:: SUPPLIED RECORDS ::

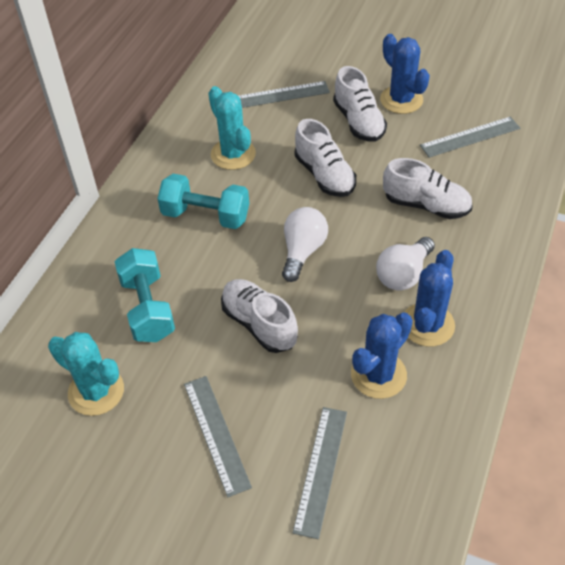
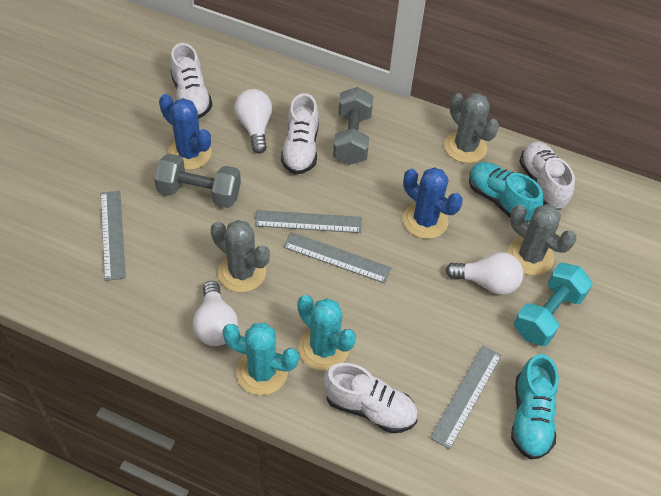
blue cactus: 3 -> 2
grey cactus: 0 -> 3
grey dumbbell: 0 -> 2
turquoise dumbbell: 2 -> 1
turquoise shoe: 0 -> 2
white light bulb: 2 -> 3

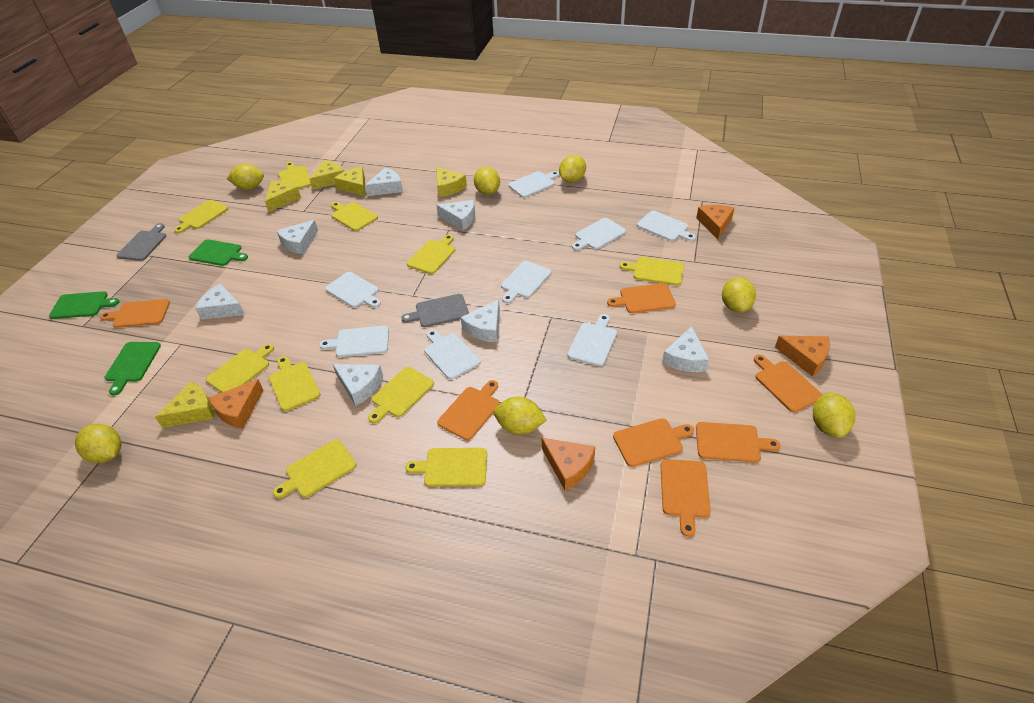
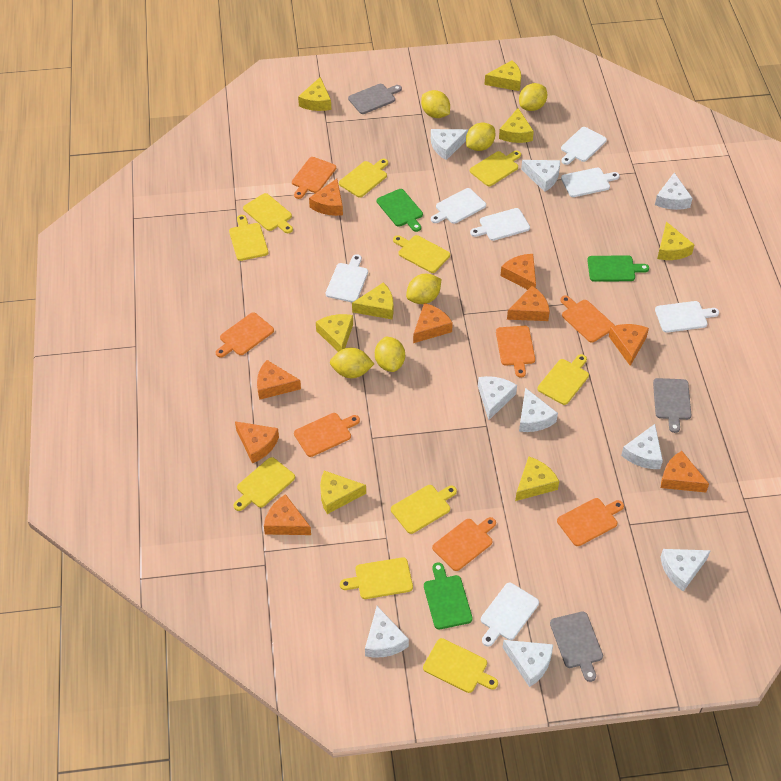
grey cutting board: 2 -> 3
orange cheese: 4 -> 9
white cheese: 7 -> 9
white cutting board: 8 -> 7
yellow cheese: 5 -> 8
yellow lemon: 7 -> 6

:::

## TASK GOAL
Look over the material above and report each line holding "cheese".

## EXERCISE RESULT
orange cheese: 4 -> 9
white cheese: 7 -> 9
yellow cheese: 5 -> 8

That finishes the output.